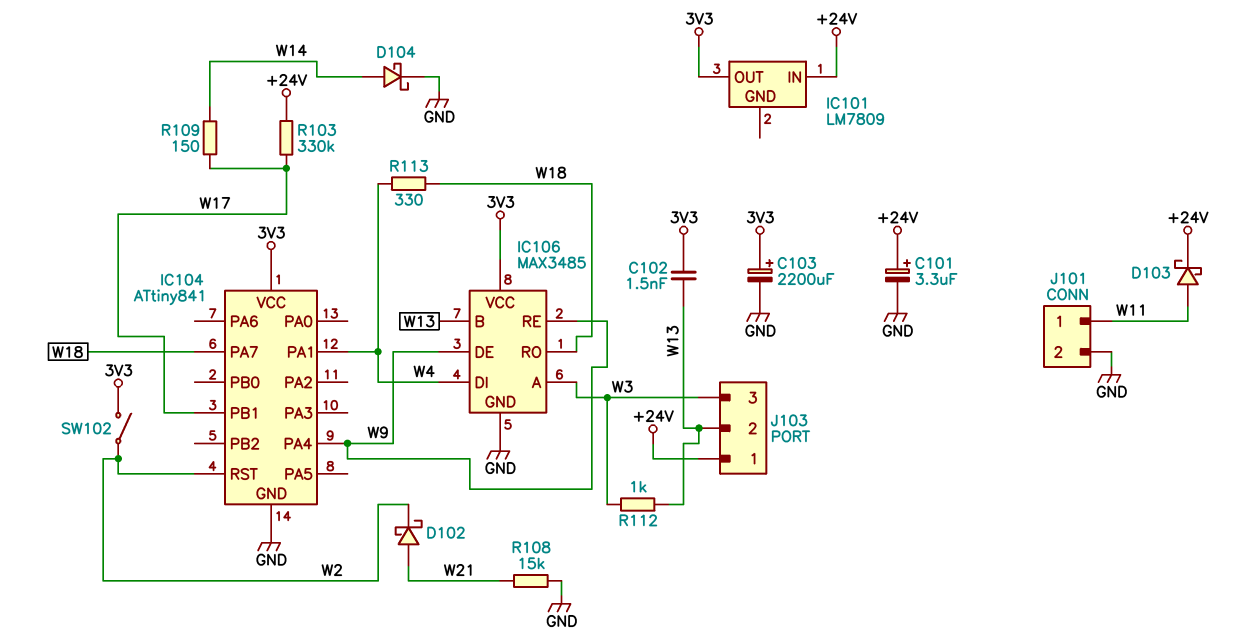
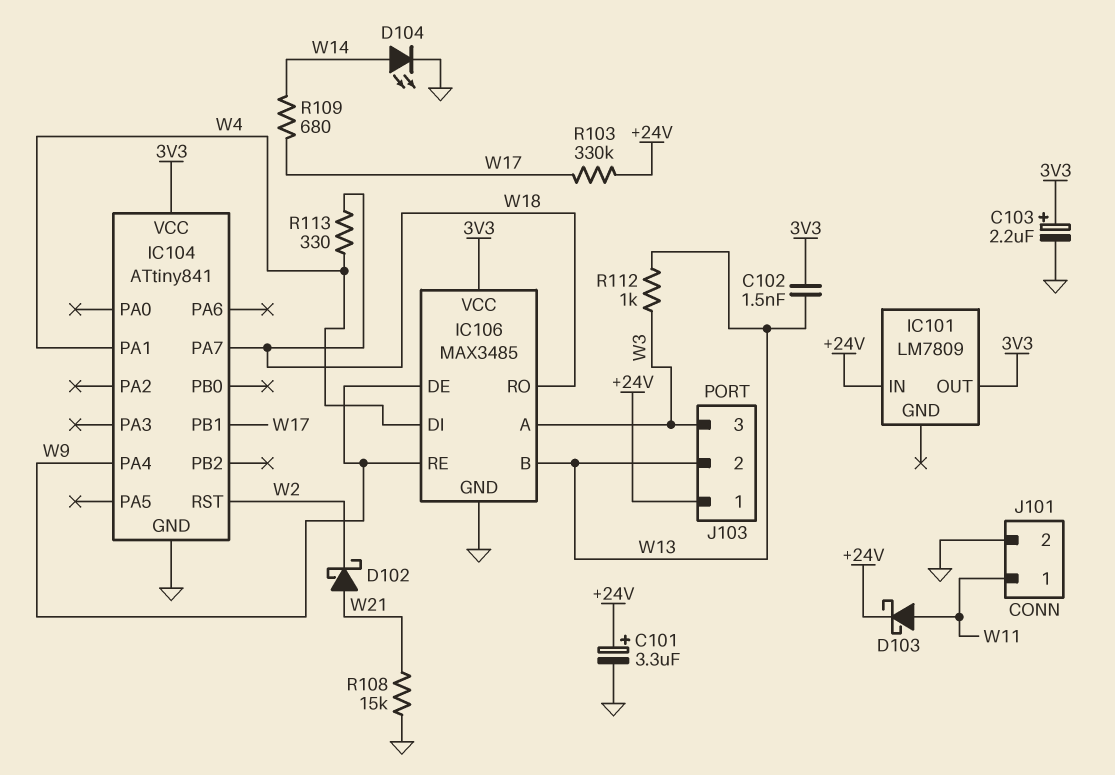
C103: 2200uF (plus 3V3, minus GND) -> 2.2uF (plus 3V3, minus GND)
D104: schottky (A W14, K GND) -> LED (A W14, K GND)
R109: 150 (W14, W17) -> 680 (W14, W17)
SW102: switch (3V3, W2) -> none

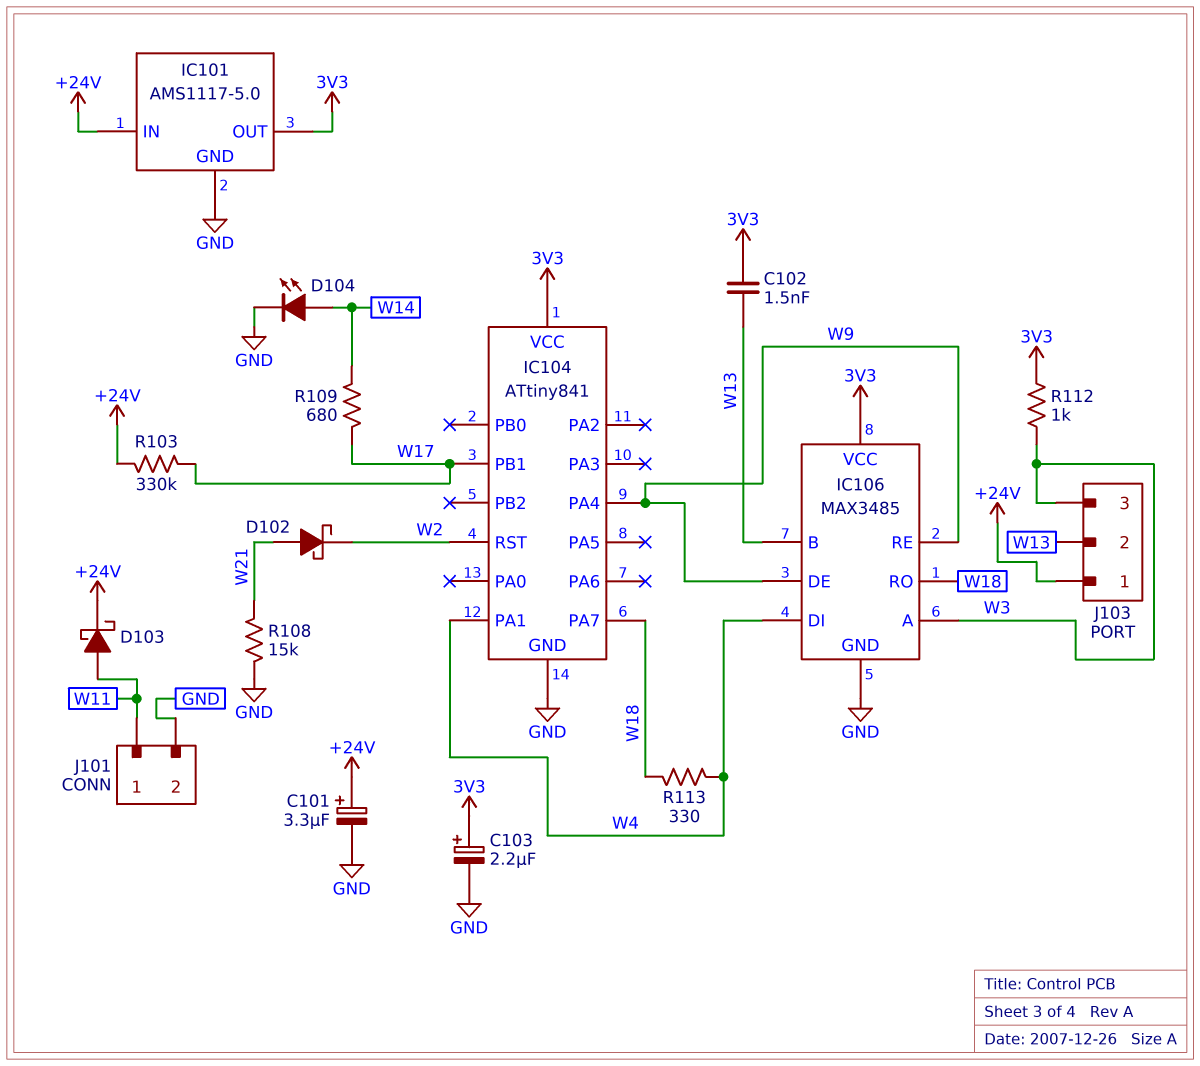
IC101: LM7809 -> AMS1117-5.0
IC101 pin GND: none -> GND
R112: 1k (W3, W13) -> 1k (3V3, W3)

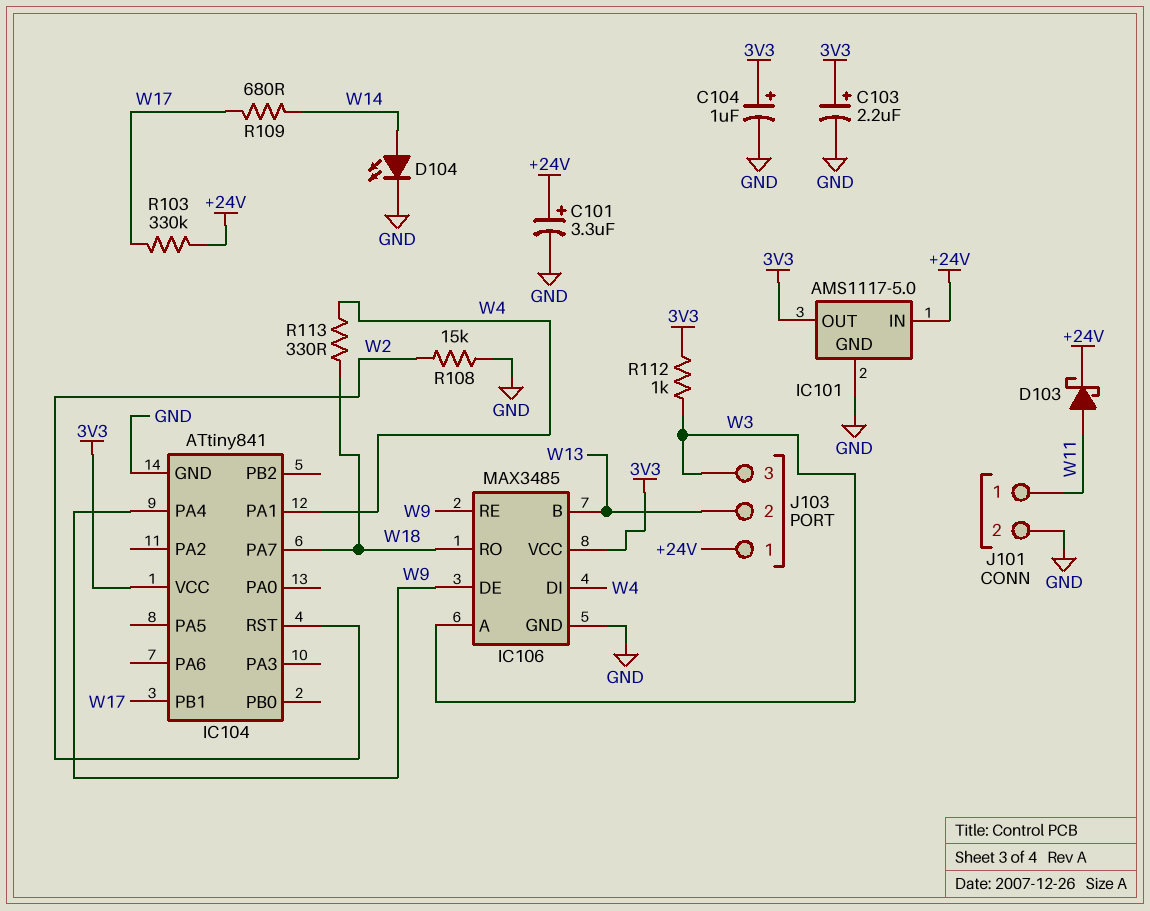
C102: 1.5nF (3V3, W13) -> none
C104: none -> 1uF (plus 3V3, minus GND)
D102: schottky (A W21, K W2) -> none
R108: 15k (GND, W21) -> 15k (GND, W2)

What to produce |
Go through the records above and, whenever a line includes the word "minus", copy it.

Answer box |
C103: 2200uF (plus 3V3, minus GND) -> 2.2uF (plus 3V3, minus GND)
C104: none -> 1uF (plus 3V3, minus GND)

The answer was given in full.